▶ YOUR INSTRUCTIONS: Below are several records. Retype exactly those lines running from the one with "blue phone: [183,322,240,350]" through the one with "yellow cutting board: [121,345,179,416]", end lines included, and no others.

▶ RECORDS FOR THE TASK:
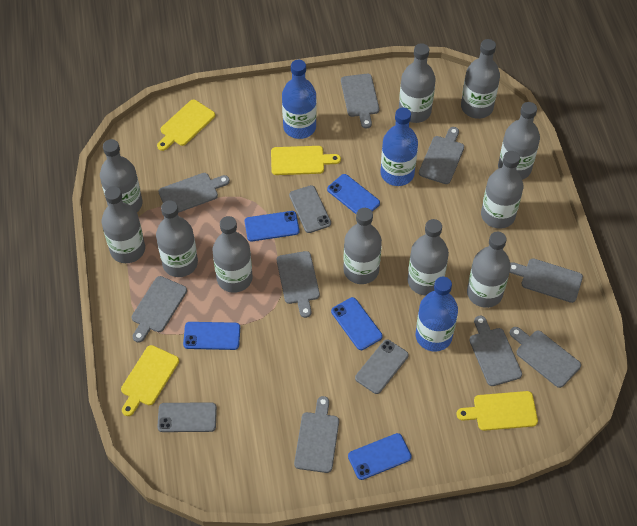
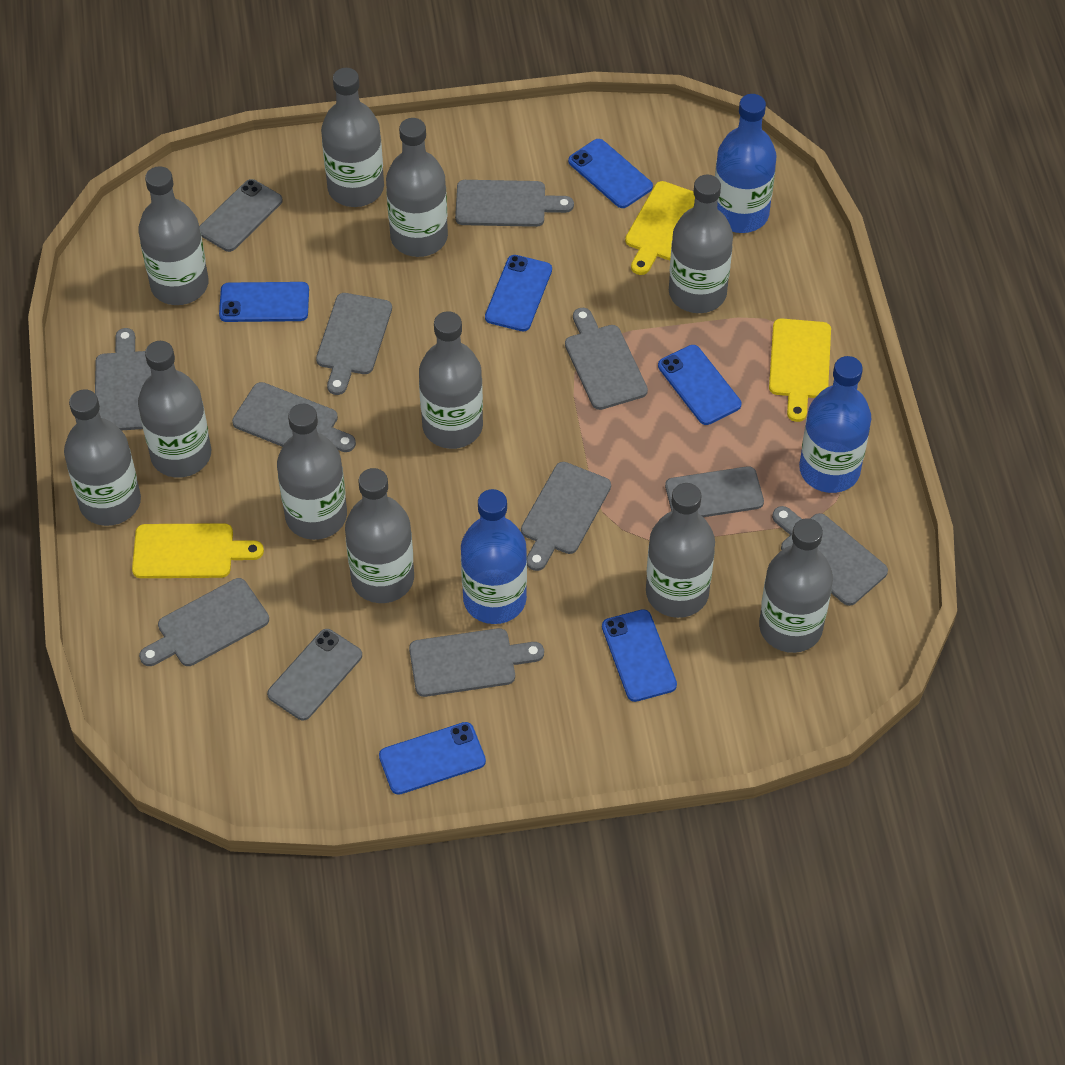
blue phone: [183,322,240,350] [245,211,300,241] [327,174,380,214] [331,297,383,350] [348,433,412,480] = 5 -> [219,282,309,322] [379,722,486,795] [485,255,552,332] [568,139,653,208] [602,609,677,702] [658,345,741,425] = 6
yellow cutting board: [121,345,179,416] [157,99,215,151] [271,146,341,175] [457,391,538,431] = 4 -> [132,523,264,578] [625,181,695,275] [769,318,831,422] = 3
* * *
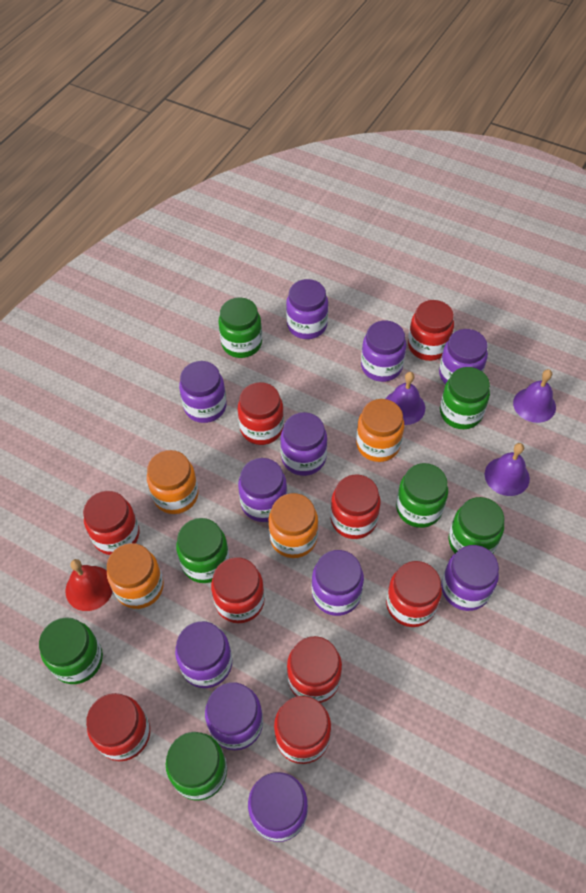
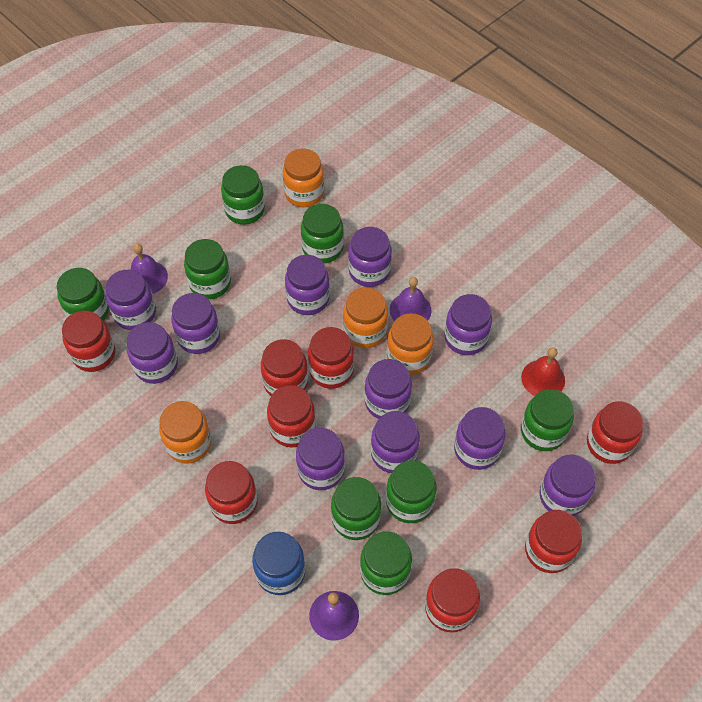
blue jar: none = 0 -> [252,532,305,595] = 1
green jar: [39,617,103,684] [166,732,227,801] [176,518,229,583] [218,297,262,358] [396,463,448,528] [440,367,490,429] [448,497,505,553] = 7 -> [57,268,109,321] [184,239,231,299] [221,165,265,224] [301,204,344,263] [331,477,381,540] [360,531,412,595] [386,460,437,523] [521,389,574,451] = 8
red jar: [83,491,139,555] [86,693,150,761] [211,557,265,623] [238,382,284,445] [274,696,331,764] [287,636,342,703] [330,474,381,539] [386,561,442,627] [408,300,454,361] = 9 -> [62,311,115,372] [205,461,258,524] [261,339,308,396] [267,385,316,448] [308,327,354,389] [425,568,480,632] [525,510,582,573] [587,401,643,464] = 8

▶ YOUR RESPONSE:
blue phone: [183,322,240,350] [245,211,300,241] [327,174,380,214] [331,297,383,350] [348,433,412,480] = 5 -> [219,282,309,322] [379,722,486,795] [485,255,552,332] [568,139,653,208] [602,609,677,702] [658,345,741,425] = 6
yellow cutting board: [121,345,179,416] [157,99,215,151] [271,146,341,175] [457,391,538,431] = 4 -> [132,523,264,578] [625,181,695,275] [769,318,831,422] = 3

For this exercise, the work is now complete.